WORK ORDER:
Using the records below, quote only the span that opens with the line containing "camera: 25 degrees left, 5 degrees up" and closes with the line containing "(744, 222) = (372, 129): purple", exactly and inclusively.

RECORDS SUPPLIED:
****

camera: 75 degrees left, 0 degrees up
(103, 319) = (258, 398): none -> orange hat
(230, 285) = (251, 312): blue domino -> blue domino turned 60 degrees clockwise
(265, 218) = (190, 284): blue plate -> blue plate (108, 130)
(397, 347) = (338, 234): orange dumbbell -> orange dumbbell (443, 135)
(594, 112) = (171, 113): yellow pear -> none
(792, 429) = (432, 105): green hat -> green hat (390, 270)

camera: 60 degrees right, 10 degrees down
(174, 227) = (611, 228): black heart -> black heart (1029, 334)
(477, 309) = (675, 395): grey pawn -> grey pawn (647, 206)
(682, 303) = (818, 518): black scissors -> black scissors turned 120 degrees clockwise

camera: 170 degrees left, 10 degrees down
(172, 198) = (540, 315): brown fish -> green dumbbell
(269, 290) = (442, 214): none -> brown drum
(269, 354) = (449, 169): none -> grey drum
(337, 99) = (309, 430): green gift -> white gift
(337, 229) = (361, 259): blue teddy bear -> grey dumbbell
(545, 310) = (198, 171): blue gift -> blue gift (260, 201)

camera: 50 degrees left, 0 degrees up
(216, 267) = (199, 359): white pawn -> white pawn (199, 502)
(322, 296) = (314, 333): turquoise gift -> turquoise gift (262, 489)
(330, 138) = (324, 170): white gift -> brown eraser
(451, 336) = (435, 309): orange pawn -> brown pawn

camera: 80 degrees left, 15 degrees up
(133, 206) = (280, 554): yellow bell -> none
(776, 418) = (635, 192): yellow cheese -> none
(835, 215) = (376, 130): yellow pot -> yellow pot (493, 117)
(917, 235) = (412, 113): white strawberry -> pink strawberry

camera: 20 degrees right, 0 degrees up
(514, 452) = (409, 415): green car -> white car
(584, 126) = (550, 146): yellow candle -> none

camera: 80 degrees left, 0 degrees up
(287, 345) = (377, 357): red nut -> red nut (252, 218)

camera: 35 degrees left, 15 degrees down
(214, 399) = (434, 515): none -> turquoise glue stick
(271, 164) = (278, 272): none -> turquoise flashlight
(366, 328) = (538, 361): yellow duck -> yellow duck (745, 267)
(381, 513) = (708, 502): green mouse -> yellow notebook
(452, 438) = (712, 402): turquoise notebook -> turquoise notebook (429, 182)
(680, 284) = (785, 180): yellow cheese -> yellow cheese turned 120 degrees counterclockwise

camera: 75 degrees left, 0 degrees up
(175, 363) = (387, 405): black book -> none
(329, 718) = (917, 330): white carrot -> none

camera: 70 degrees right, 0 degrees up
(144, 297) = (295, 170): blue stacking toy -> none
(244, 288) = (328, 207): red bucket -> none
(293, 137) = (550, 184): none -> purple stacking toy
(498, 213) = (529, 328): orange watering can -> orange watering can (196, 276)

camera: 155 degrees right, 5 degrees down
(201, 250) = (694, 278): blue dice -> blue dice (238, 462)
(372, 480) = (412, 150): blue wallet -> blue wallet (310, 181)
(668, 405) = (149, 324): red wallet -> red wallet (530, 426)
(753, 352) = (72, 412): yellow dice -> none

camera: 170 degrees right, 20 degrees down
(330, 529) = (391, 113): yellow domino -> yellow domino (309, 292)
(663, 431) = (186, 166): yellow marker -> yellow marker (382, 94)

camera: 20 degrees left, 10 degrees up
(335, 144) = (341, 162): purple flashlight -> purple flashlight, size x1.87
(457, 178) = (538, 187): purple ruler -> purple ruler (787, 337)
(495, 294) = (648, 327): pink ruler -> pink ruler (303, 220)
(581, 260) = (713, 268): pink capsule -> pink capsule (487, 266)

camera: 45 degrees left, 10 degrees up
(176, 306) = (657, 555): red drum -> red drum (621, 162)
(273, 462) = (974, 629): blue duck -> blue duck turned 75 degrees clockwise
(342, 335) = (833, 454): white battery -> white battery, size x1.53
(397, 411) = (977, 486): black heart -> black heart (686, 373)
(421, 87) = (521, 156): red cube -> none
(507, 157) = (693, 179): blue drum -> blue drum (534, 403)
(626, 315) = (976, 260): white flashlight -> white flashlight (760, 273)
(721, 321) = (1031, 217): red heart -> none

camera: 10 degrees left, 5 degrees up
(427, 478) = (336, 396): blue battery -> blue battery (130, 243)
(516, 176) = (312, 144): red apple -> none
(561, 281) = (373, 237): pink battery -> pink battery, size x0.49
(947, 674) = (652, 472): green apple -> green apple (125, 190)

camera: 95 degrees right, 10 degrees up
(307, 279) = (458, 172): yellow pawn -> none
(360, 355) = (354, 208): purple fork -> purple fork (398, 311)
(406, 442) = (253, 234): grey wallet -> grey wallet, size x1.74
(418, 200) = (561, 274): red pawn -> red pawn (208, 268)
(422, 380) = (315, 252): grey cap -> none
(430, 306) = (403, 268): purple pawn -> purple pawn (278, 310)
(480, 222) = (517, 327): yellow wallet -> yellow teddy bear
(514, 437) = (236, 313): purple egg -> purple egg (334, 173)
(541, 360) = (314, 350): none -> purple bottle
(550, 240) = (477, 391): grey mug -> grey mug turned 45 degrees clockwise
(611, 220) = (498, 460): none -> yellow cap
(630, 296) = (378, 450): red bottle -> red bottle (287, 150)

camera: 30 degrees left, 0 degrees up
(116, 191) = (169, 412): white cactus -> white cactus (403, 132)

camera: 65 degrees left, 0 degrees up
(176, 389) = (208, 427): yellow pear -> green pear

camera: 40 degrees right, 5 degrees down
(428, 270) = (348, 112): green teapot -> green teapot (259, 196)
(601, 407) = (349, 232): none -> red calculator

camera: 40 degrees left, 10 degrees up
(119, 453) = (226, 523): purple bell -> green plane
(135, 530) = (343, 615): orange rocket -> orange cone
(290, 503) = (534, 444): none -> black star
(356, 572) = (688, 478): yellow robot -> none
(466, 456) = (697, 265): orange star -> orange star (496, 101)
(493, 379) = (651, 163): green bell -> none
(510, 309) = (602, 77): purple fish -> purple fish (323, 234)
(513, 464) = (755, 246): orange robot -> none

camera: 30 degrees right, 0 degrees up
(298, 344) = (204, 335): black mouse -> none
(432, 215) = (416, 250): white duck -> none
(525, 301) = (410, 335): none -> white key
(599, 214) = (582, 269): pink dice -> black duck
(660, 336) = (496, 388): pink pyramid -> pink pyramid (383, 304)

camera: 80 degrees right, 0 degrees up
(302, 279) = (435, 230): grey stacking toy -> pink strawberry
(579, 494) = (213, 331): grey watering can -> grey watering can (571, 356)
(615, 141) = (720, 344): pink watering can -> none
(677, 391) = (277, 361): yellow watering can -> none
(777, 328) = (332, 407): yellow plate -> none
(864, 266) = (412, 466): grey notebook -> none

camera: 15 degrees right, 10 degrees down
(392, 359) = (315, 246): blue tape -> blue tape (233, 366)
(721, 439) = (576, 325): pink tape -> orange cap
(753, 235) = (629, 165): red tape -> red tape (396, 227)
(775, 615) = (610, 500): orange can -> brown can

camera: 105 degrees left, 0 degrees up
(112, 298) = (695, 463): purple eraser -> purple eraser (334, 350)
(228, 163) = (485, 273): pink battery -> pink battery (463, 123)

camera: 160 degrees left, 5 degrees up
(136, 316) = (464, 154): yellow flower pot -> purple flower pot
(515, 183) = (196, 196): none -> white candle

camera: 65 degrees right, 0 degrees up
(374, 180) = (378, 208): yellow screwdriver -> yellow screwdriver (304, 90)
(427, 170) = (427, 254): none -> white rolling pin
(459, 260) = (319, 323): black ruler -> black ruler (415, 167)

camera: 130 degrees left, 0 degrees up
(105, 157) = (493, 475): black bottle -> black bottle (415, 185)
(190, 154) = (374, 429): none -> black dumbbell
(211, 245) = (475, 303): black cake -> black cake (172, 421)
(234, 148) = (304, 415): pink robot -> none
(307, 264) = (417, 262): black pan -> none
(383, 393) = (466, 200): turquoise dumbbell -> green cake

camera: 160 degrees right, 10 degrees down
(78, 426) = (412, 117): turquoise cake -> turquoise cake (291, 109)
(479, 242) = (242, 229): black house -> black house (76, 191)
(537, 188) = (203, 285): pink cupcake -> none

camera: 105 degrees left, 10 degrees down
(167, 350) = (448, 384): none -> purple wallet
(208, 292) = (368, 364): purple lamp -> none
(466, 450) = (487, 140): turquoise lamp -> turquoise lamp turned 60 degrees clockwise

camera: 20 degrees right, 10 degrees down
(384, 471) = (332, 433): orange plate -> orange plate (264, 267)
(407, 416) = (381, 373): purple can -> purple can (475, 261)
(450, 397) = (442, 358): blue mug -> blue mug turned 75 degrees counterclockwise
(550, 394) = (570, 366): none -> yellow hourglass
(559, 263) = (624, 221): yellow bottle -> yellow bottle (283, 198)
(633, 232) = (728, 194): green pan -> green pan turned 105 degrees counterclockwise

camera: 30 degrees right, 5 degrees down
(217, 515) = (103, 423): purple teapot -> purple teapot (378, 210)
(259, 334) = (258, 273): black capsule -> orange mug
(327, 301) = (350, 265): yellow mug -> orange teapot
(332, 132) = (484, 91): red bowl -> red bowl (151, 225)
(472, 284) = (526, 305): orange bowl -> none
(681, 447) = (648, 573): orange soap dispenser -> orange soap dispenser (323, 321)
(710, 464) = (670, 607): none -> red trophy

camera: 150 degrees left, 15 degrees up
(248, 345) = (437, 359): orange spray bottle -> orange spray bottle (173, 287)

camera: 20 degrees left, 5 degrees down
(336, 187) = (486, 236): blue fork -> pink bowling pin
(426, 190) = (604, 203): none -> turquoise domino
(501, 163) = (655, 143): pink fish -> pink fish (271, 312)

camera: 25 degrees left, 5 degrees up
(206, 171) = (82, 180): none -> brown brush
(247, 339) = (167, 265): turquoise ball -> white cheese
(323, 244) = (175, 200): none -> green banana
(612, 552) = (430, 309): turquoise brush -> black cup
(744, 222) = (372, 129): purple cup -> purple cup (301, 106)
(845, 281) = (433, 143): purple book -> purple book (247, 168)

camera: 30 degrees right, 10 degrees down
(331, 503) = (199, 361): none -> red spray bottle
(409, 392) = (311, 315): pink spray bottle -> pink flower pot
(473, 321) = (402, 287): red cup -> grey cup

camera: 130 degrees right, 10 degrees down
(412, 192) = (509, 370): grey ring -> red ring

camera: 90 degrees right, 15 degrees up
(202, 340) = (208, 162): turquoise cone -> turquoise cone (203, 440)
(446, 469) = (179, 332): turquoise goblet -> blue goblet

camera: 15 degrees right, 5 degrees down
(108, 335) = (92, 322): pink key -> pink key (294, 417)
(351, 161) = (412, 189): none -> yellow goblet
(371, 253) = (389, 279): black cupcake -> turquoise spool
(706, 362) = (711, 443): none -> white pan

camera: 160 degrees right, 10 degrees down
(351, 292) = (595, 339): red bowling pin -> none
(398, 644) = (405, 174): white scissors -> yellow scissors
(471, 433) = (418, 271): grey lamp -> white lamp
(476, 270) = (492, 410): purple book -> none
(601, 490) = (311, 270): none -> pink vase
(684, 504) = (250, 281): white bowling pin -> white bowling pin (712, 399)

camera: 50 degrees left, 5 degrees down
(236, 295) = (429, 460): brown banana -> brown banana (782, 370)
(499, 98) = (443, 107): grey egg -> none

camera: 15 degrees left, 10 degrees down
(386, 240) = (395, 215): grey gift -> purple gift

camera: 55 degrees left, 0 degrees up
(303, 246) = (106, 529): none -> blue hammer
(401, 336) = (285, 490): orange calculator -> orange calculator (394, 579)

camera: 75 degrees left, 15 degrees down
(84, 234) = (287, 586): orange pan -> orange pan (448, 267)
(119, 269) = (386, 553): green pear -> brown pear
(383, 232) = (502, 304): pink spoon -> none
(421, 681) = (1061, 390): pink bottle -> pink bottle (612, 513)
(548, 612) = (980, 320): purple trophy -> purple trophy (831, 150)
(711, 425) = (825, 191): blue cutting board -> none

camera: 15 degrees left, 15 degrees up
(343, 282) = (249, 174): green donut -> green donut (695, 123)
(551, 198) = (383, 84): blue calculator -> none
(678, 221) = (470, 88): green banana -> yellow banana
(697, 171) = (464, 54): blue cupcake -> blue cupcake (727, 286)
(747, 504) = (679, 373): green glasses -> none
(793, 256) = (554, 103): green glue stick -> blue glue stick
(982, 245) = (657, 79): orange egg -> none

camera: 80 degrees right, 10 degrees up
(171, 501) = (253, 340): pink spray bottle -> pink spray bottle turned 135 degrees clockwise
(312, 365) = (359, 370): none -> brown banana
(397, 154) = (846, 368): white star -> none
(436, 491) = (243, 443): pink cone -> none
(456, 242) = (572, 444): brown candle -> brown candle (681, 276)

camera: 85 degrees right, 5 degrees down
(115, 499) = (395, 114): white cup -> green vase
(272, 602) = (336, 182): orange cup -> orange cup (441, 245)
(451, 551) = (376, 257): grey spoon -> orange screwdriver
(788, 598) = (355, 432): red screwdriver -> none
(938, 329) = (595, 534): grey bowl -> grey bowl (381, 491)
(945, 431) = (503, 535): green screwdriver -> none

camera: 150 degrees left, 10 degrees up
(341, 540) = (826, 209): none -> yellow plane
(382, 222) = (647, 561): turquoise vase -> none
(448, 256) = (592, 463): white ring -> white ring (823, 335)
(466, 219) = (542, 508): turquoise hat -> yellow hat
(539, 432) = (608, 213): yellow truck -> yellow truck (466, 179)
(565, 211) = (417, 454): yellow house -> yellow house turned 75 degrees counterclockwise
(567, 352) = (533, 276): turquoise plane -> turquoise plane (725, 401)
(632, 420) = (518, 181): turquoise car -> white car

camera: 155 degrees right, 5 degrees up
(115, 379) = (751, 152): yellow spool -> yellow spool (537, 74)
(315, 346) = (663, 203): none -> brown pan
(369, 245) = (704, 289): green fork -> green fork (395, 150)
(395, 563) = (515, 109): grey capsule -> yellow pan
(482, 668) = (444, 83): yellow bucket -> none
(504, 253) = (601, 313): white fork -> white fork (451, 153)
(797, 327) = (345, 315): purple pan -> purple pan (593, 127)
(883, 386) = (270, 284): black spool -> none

****

ANSWER TO THE PROBLEM:
camera: 25 degrees left, 5 degrees up
(206, 171) = (82, 180): none -> brown brush
(247, 339) = (167, 265): turquoise ball -> white cheese
(323, 244) = (175, 200): none -> green banana
(612, 552) = (430, 309): turquoise brush -> black cup
(744, 222) = (372, 129): purple cup -> purple cup (301, 106)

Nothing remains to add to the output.